-- Records for processing follows --
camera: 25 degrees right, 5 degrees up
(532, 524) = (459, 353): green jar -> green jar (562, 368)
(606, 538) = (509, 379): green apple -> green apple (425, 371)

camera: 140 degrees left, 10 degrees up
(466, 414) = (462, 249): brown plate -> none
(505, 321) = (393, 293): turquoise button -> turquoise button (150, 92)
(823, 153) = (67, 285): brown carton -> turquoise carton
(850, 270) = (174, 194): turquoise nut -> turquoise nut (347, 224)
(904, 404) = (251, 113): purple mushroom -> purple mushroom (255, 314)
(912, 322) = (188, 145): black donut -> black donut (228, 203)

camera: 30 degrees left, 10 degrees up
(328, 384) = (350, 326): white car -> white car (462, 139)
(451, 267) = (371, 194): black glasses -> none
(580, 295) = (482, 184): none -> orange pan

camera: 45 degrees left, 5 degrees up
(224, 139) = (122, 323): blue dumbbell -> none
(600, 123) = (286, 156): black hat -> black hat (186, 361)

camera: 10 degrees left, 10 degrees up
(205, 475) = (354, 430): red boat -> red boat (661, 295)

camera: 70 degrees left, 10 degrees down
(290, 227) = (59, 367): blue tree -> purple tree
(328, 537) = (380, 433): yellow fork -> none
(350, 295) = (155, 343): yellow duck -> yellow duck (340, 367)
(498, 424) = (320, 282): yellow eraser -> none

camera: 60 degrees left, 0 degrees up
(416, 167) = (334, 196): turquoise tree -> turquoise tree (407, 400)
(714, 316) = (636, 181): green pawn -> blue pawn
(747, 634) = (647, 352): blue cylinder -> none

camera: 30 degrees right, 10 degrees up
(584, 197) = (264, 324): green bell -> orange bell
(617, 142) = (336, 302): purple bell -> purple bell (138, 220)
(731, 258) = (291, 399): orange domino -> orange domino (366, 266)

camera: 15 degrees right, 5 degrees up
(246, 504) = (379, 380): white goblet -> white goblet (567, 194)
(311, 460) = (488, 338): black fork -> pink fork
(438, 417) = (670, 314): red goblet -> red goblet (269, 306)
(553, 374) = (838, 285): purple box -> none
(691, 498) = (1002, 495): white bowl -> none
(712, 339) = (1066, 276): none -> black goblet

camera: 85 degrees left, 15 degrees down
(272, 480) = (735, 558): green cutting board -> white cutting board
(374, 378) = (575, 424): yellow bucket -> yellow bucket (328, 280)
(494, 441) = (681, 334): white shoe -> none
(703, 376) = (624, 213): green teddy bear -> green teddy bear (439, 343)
-- Records for processing concluded --
Output the entire set of records exactly as shown.

camera: 25 degrees right, 5 degrees up
(532, 524) = (459, 353): green jar -> green jar (562, 368)
(606, 538) = (509, 379): green apple -> green apple (425, 371)

camera: 140 degrees left, 10 degrees up
(466, 414) = (462, 249): brown plate -> none
(505, 321) = (393, 293): turquoise button -> turquoise button (150, 92)
(823, 153) = (67, 285): brown carton -> turquoise carton
(850, 270) = (174, 194): turquoise nut -> turquoise nut (347, 224)
(904, 404) = (251, 113): purple mushroom -> purple mushroom (255, 314)
(912, 322) = (188, 145): black donut -> black donut (228, 203)

camera: 30 degrees left, 10 degrees up
(328, 384) = (350, 326): white car -> white car (462, 139)
(451, 267) = (371, 194): black glasses -> none
(580, 295) = (482, 184): none -> orange pan

camera: 45 degrees left, 5 degrees up
(224, 139) = (122, 323): blue dumbbell -> none
(600, 123) = (286, 156): black hat -> black hat (186, 361)

camera: 10 degrees left, 10 degrees up
(205, 475) = (354, 430): red boat -> red boat (661, 295)

camera: 70 degrees left, 10 degrees down
(290, 227) = (59, 367): blue tree -> purple tree
(328, 537) = (380, 433): yellow fork -> none
(350, 295) = (155, 343): yellow duck -> yellow duck (340, 367)
(498, 424) = (320, 282): yellow eraser -> none

camera: 60 degrees left, 0 degrees up
(416, 167) = (334, 196): turquoise tree -> turquoise tree (407, 400)
(714, 316) = (636, 181): green pawn -> blue pawn
(747, 634) = (647, 352): blue cylinder -> none

camera: 30 degrees right, 10 degrees up
(584, 197) = (264, 324): green bell -> orange bell
(617, 142) = (336, 302): purple bell -> purple bell (138, 220)
(731, 258) = (291, 399): orange domino -> orange domino (366, 266)

camera: 15 degrees right, 5 degrees up
(246, 504) = (379, 380): white goblet -> white goblet (567, 194)
(311, 460) = (488, 338): black fork -> pink fork
(438, 417) = (670, 314): red goblet -> red goblet (269, 306)
(553, 374) = (838, 285): purple box -> none
(691, 498) = (1002, 495): white bowl -> none
(712, 339) = (1066, 276): none -> black goblet

camera: 85 degrees left, 15 degrees down
(272, 480) = (735, 558): green cutting board -> white cutting board
(374, 378) = (575, 424): yellow bucket -> yellow bucket (328, 280)
(494, 441) = (681, 334): white shoe -> none
(703, 376) = (624, 213): green teddy bear -> green teddy bear (439, 343)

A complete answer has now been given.